(GIVEN INFORMATION begins)
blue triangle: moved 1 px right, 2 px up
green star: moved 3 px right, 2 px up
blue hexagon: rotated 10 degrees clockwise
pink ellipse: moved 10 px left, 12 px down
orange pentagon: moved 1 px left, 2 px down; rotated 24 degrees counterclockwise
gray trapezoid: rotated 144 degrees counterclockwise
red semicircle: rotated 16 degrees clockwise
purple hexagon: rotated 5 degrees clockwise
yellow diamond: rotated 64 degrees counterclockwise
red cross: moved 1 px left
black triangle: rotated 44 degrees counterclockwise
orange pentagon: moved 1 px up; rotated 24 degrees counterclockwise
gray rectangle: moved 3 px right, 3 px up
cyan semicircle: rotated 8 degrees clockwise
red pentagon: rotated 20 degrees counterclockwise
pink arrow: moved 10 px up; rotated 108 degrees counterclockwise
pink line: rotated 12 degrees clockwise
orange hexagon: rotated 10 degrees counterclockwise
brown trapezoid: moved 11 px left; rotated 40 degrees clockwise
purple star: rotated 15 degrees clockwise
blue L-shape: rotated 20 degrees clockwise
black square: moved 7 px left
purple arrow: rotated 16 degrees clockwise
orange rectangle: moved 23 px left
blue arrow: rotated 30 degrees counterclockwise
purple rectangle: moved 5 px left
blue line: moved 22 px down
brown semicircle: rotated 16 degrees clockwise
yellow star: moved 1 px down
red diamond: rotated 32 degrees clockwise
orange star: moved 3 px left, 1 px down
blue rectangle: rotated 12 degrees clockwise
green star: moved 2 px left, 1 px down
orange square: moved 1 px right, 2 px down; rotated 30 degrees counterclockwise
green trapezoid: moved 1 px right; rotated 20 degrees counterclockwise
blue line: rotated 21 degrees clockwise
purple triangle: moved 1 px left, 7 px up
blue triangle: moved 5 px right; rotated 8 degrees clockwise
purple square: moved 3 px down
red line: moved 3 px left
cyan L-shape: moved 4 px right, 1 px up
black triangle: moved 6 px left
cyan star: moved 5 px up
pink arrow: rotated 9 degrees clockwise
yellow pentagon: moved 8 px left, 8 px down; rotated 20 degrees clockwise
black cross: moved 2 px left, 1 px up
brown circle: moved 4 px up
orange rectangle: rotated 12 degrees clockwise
(GIVEN INFORMATION ends)
Search the listing above for the string "trapezoid" and return each line it appears on.

gray trapezoid: rotated 144 degrees counterclockwise
brown trapezoid: moved 11 px left; rotated 40 degrees clockwise
green trapezoid: moved 1 px right; rotated 20 degrees counterclockwise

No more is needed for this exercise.